• **Your objective**:
Return every line of the entries that includes the word "black".
BEGIN Supplied material
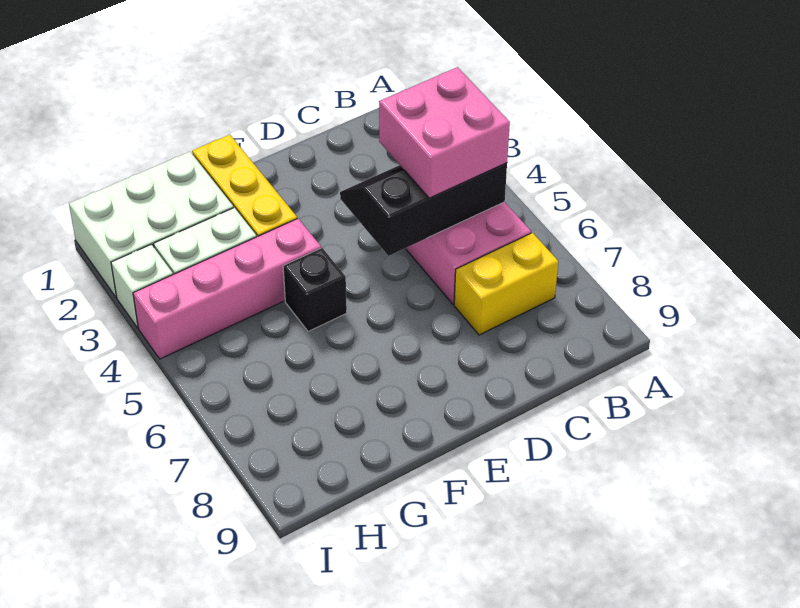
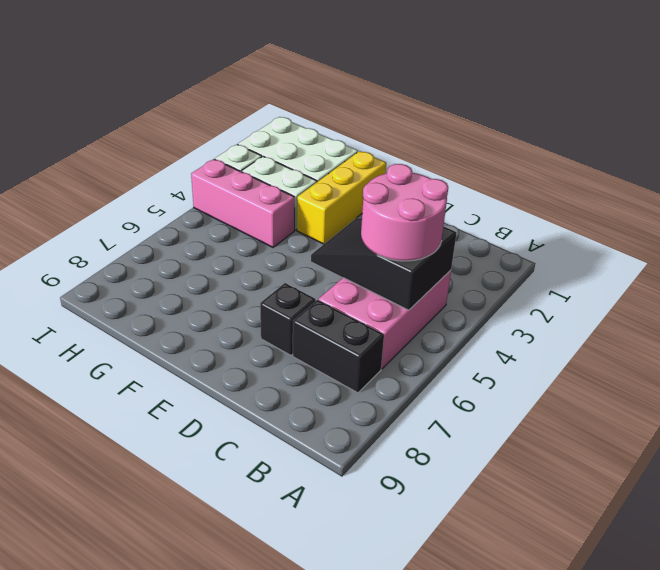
black slope B4:D5 level 2 top 5 -> black slope B4:D5 level 2 top B
pink brick B4:C5 level 3 -> pink round brick B4:C5 level 3
yellow brick B7:C7 level 1 -> black brick B7:C7 level 1
pink brick F4:I4 level 1 -> pink brick G4:I4 level 1
black brick F5 level 1 -> black brick D7 level 1

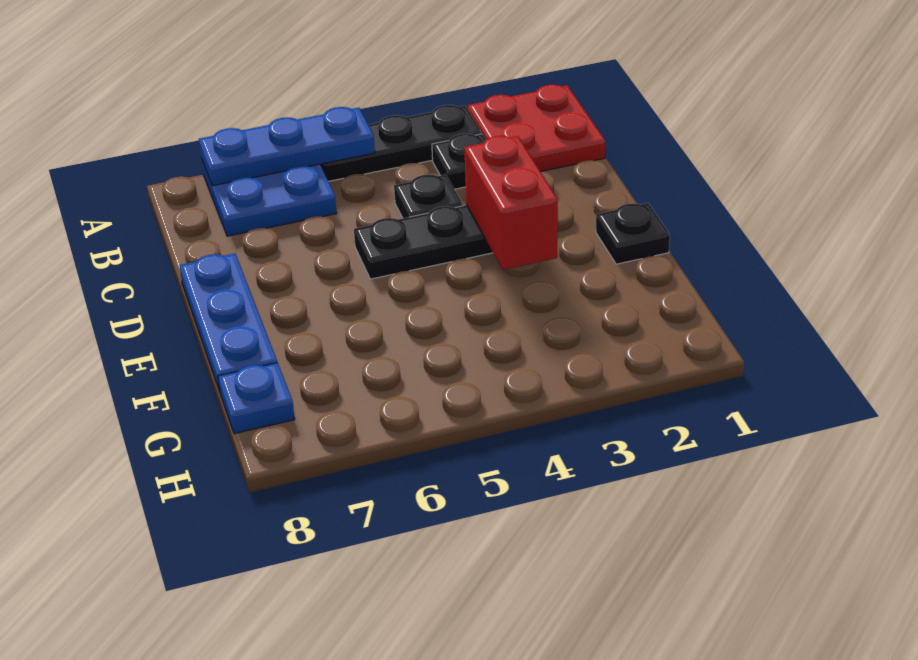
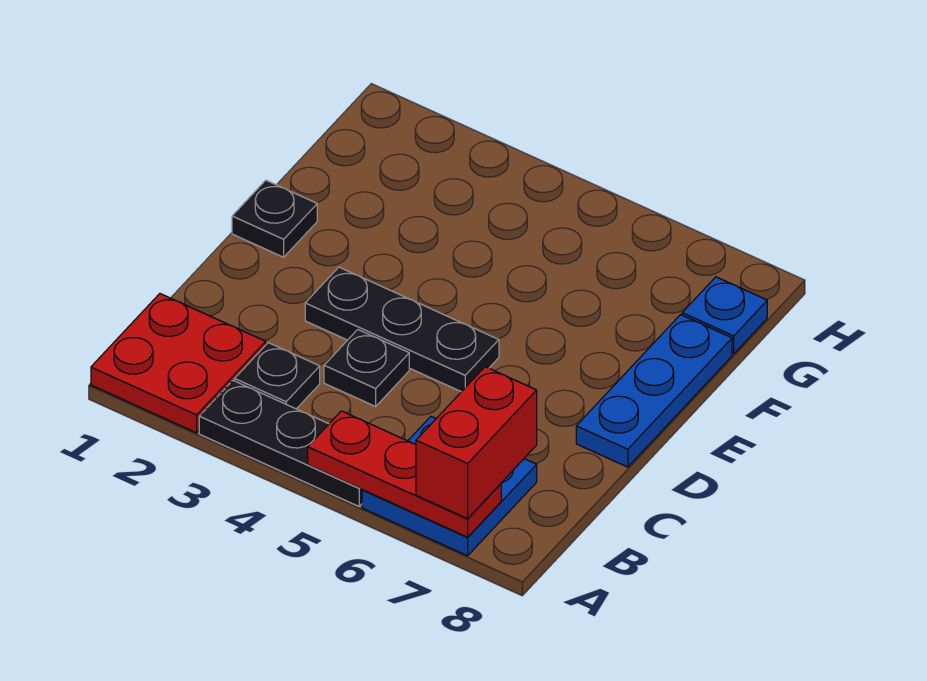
blue plate A5:A7 level 2 -> red plate A5:A7 level 2
red brick D3:E3 level 2 -> red brick A7:B7 level 3

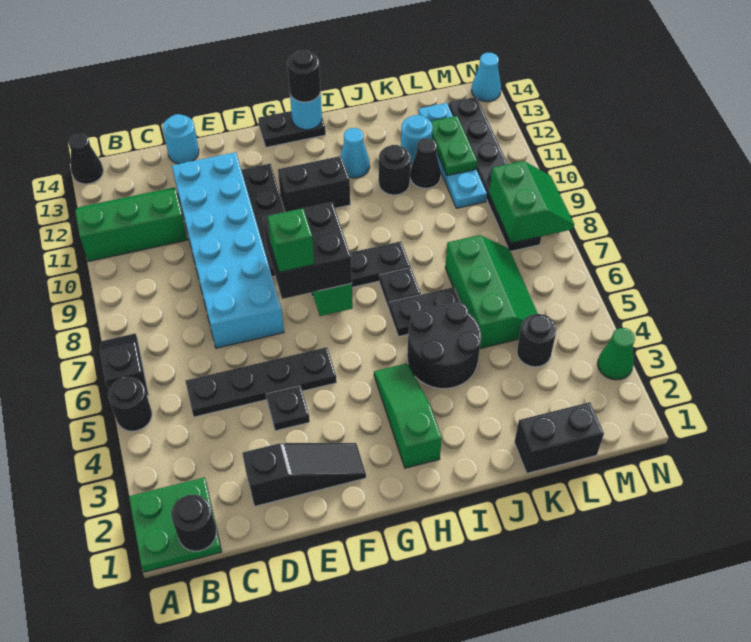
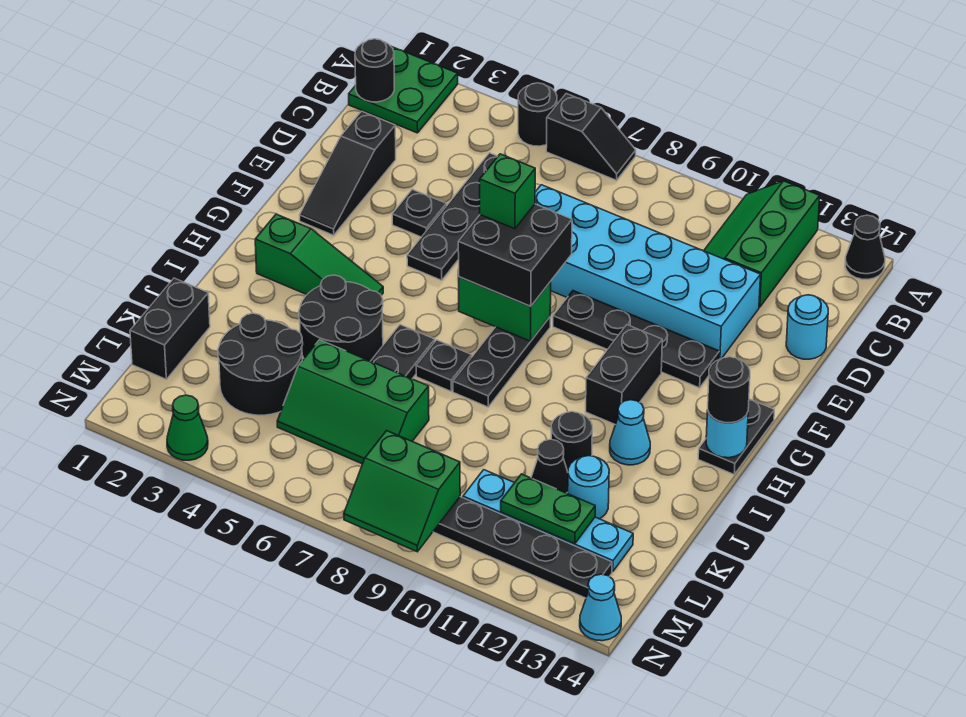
green slope A11:C12 level 1 top 11 -> green slope A11:C12 level 1 top 12
black round brick L4 level 1 -> black round brick K3:L4 level 1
END Supplied material
• **Response area**:
black slope B4:D5 level 2 top 5 -> black slope B4:D5 level 2 top B
yellow brick B7:C7 level 1 -> black brick B7:C7 level 1
black brick F5 level 1 -> black brick D7 level 1
black round brick L4 level 1 -> black round brick K3:L4 level 1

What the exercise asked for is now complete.